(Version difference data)

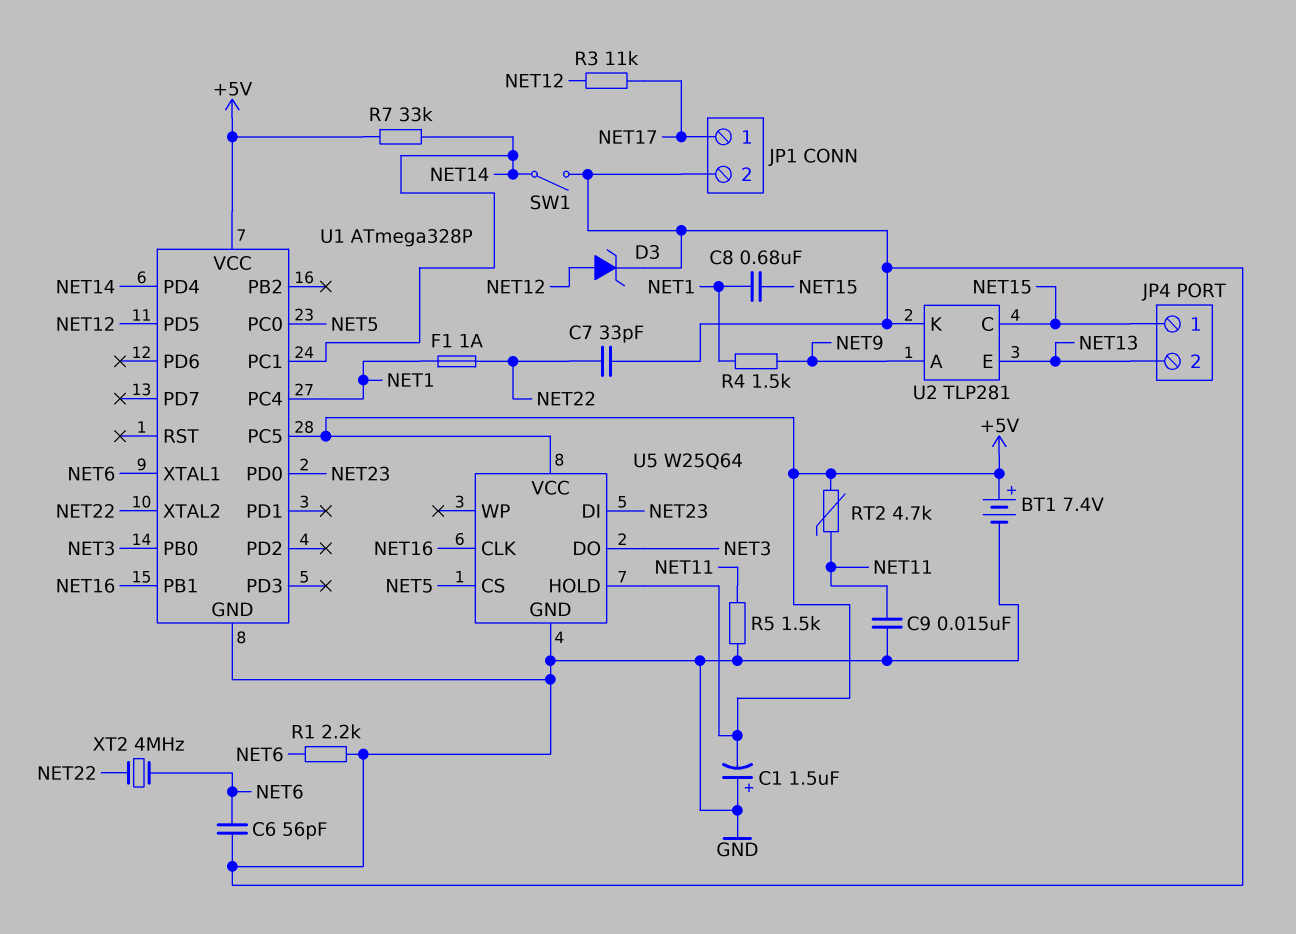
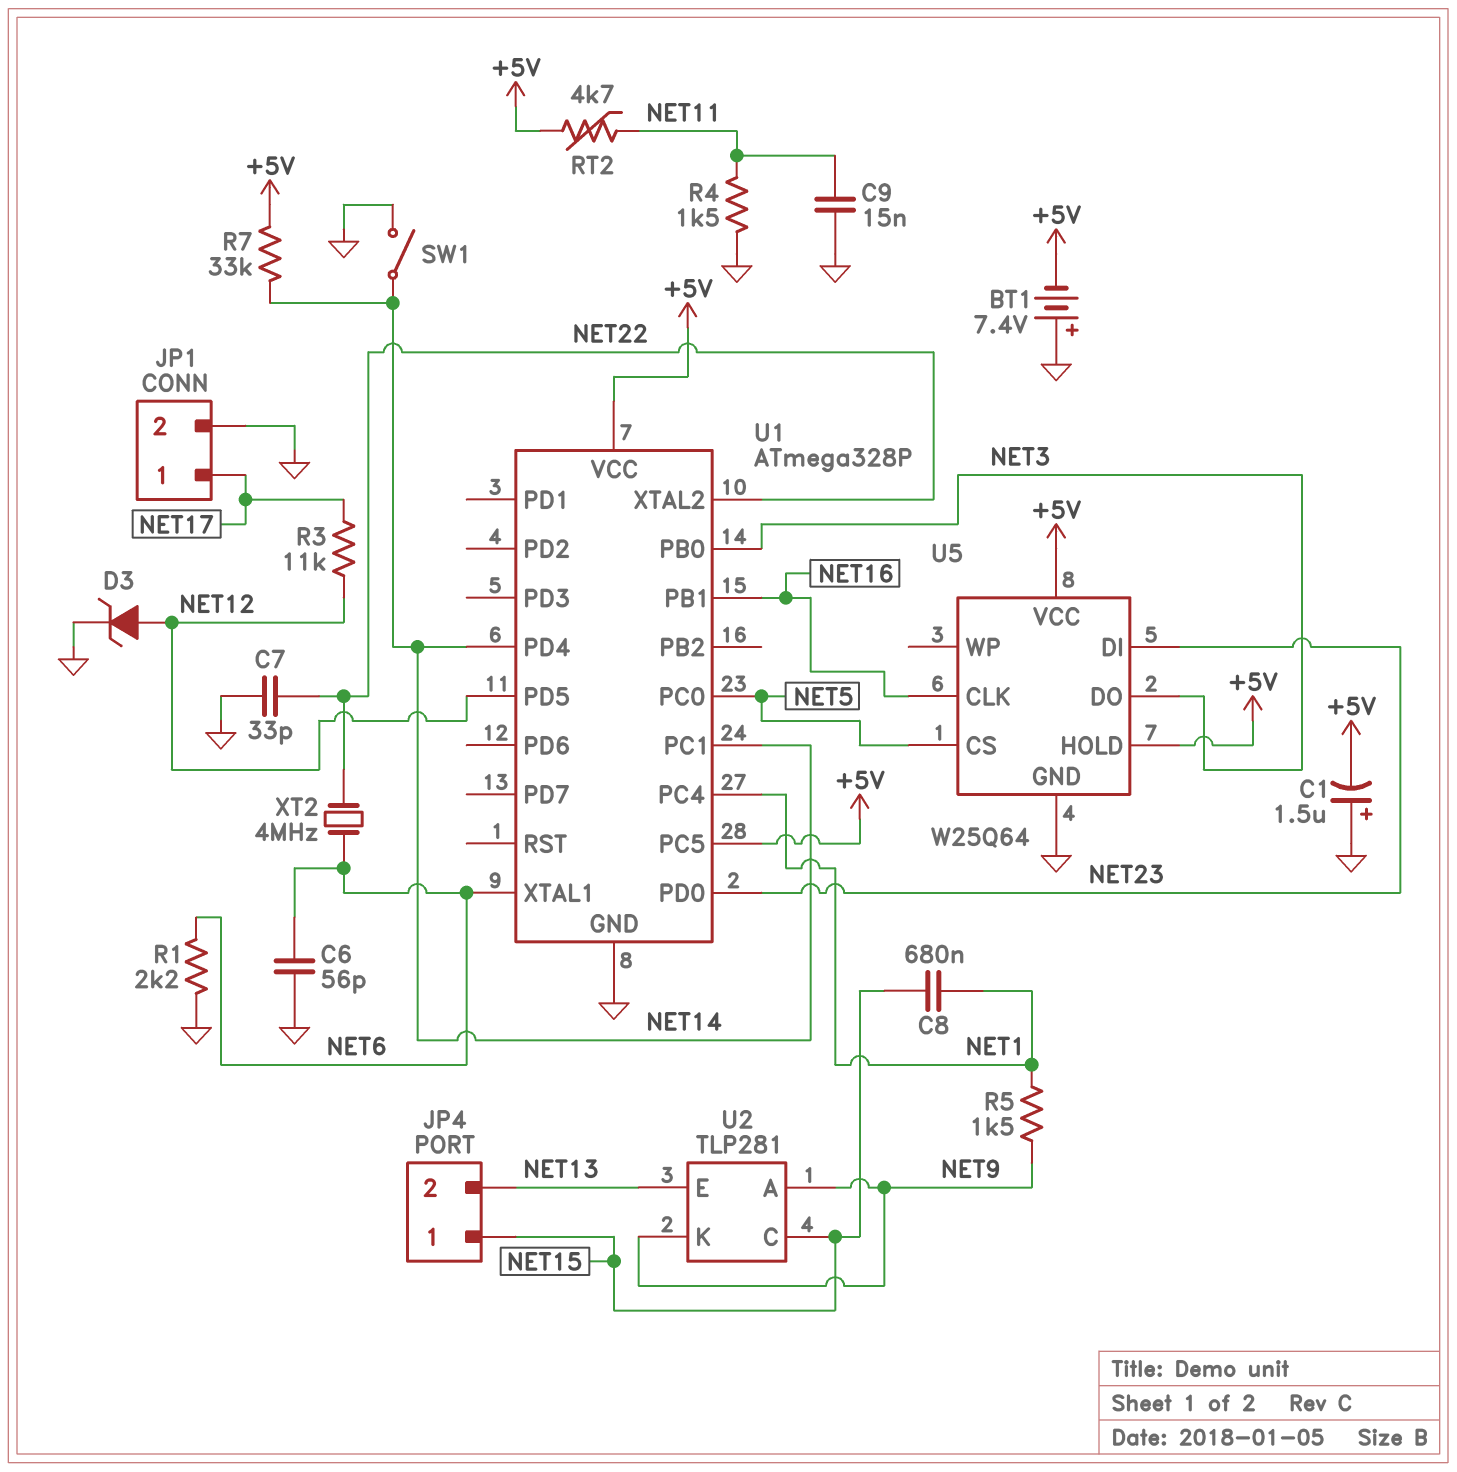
BT1: 7.4V (plus +5V, minus GND) -> 7.4V (plus GND, minus +5V)
F1: 1A (NET1, NET22) -> none
R4: 1.5k (NET1, NET9) -> 1.5k (GND, NET11)
R5: 1.5k (GND, NET11) -> 1.5k (NET1, NET9)
U2 pin K: GND -> NET9

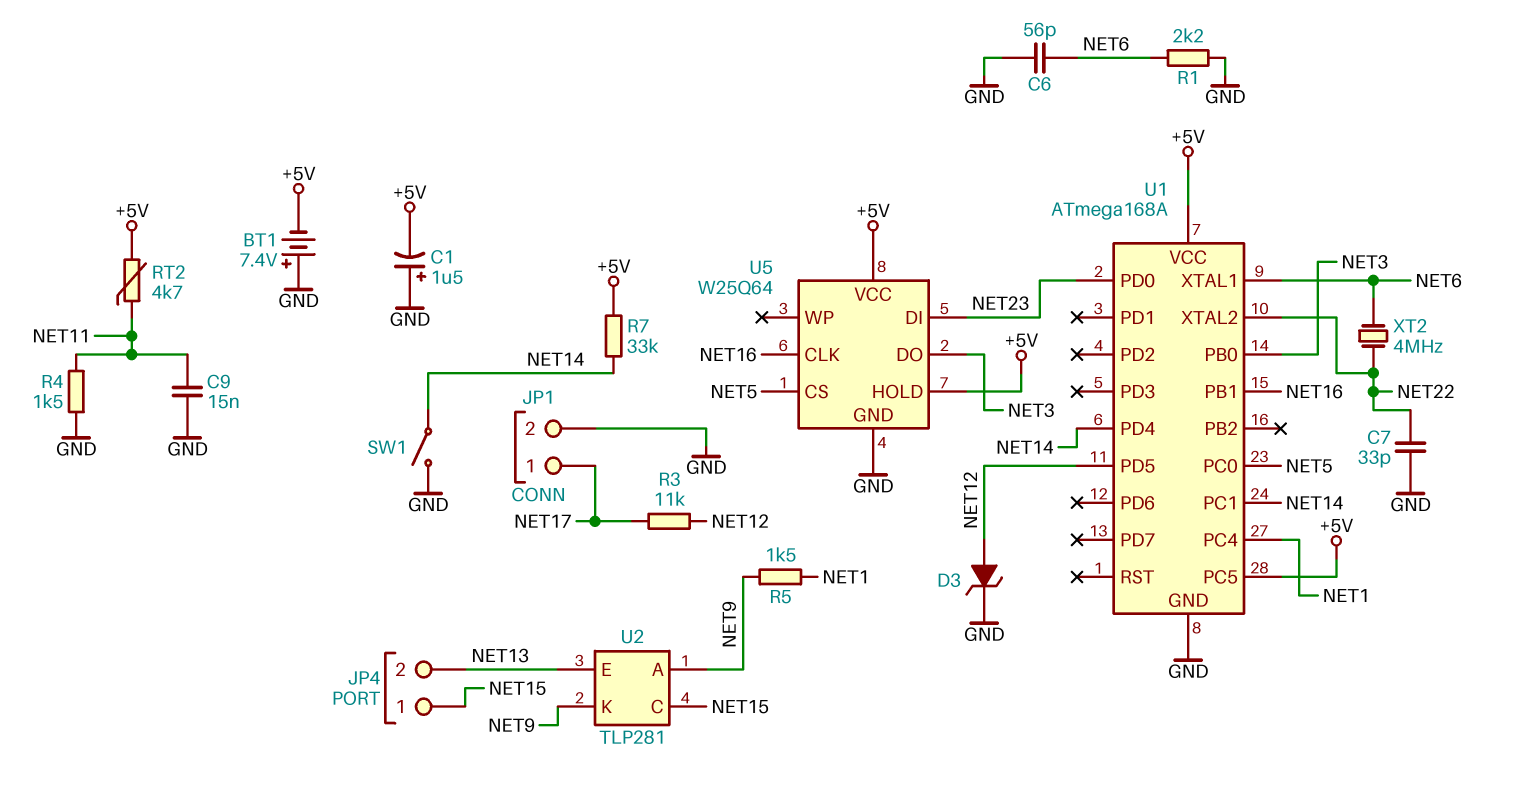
C8: 680nF (NET1, NET15) -> none
U1: ATmega328P -> ATmega168A

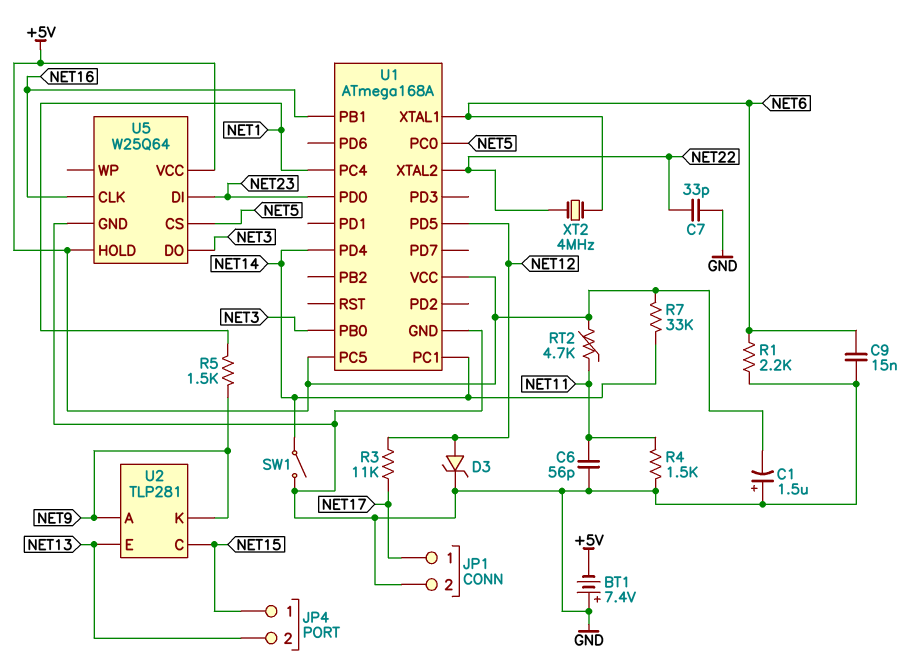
C6: 56pF (GND, NET6) -> 56pF (GND, NET11)
C9: 15nF (GND, NET11) -> 15nF (GND, NET6)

§ EXERCISE
Print exactly the lines between the line with "C6: 56pF (GND, NET6) -> 56pF (GND, NET11)" and the final line of the records above, both included.

§ ANSWER BOX
C6: 56pF (GND, NET6) -> 56pF (GND, NET11)
C9: 15nF (GND, NET11) -> 15nF (GND, NET6)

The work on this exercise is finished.